▶ [ACTIVITY]: Within the records, which lines hold the string "pink"? Report each one by copying it.
• • • • • • •
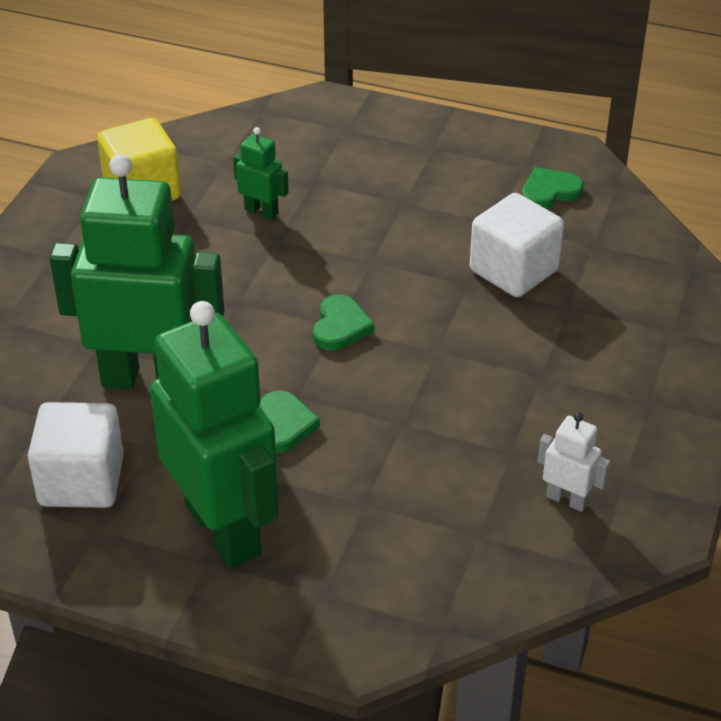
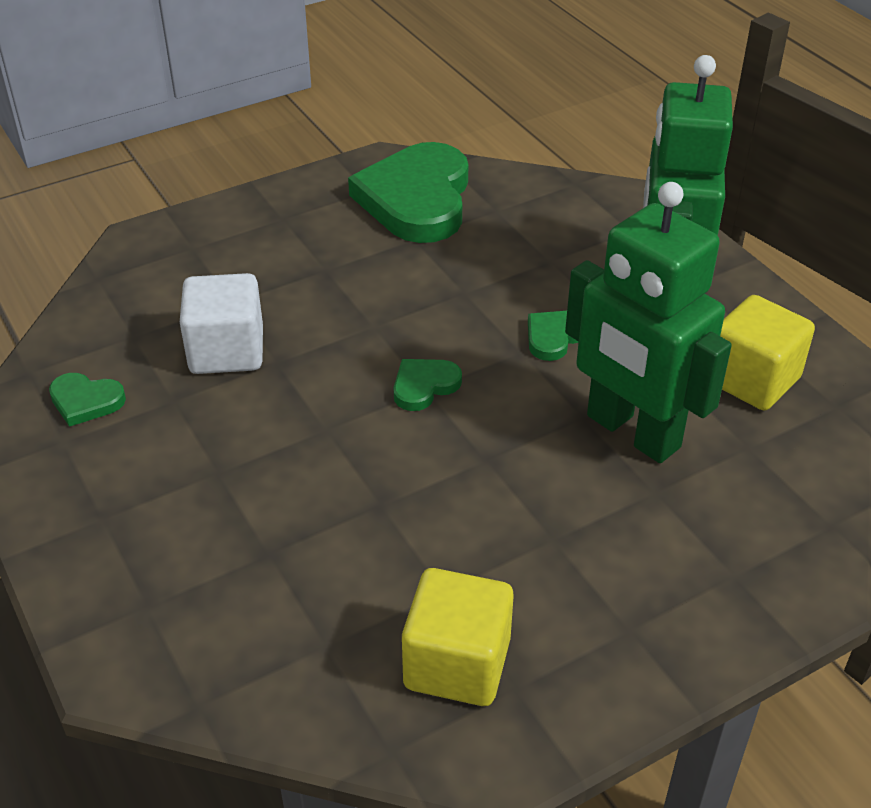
camera: 140 degrees left, 0 degrees up
(81, 481) = (752, 380): white cube -> yellow cube
(261, 211) = (360, 548): green robot -> none
(567, 499) = (416, 199): white robot -> green heart

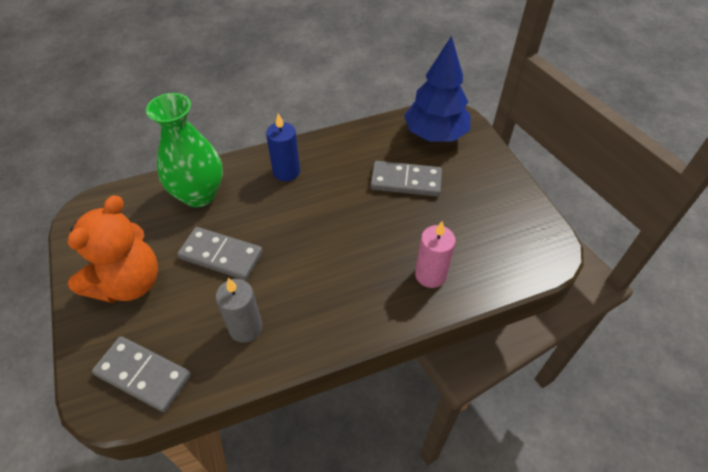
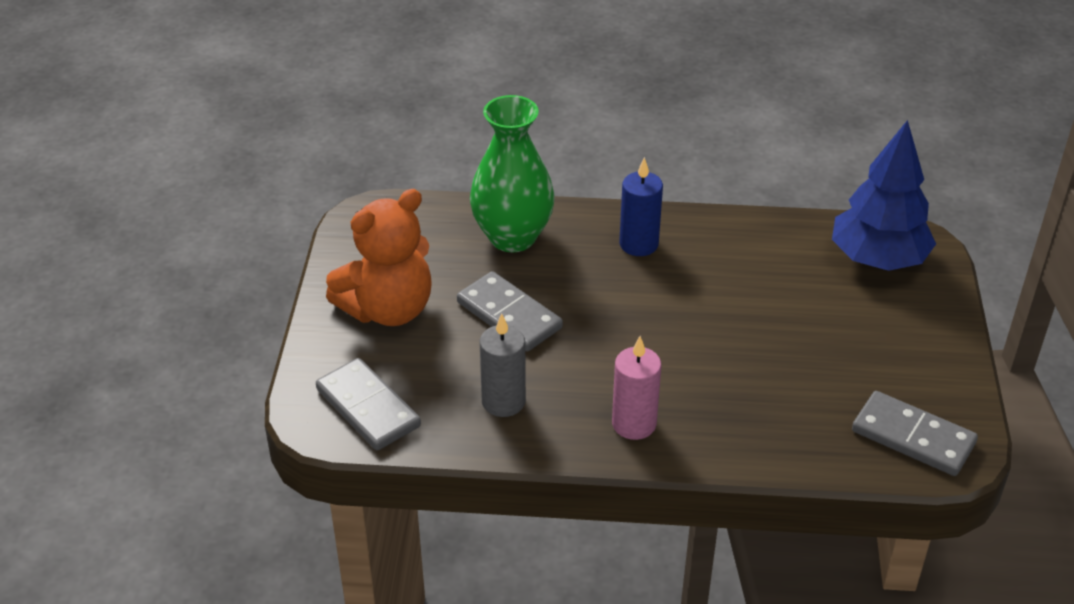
camera: 25 degrees right, 10 degrees down
(406, 181) = (798, 305): grey domino -> grey domino (913, 437)
(430, 275) = (766, 425): pink candle -> pink candle (634, 424)

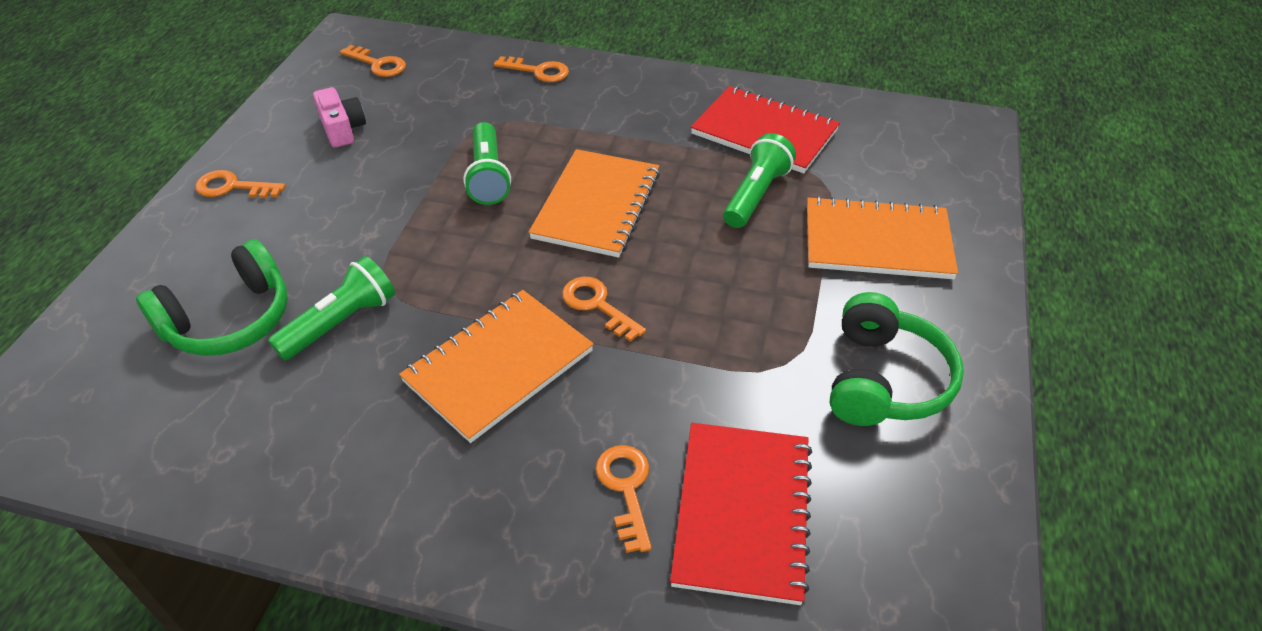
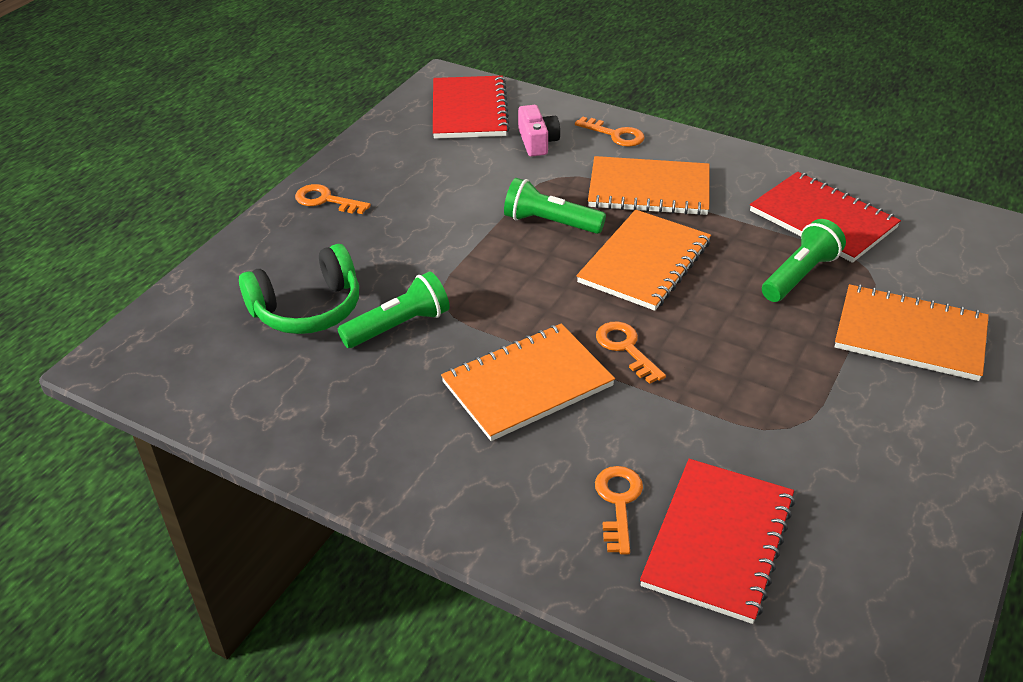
camera: 15 degrees right, 5 degrees down
(342, 129) = (427, 163): pink camera -> pink camera (537, 142)
(378, 64) = (469, 110): orange key -> red notebook
(488, 176) = (550, 223): green flashlight -> green flashlight turned 105 degrees clockwise
(585, 125) = (649, 189): none -> orange notebook
(883, 380) = (882, 457): green headphones -> none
• • • • • • •
▶ [WRITTEN SOLUTION]:
(430, 275) = (766, 425): pink candle -> pink candle (634, 424)
(342, 129) = (427, 163): pink camera -> pink camera (537, 142)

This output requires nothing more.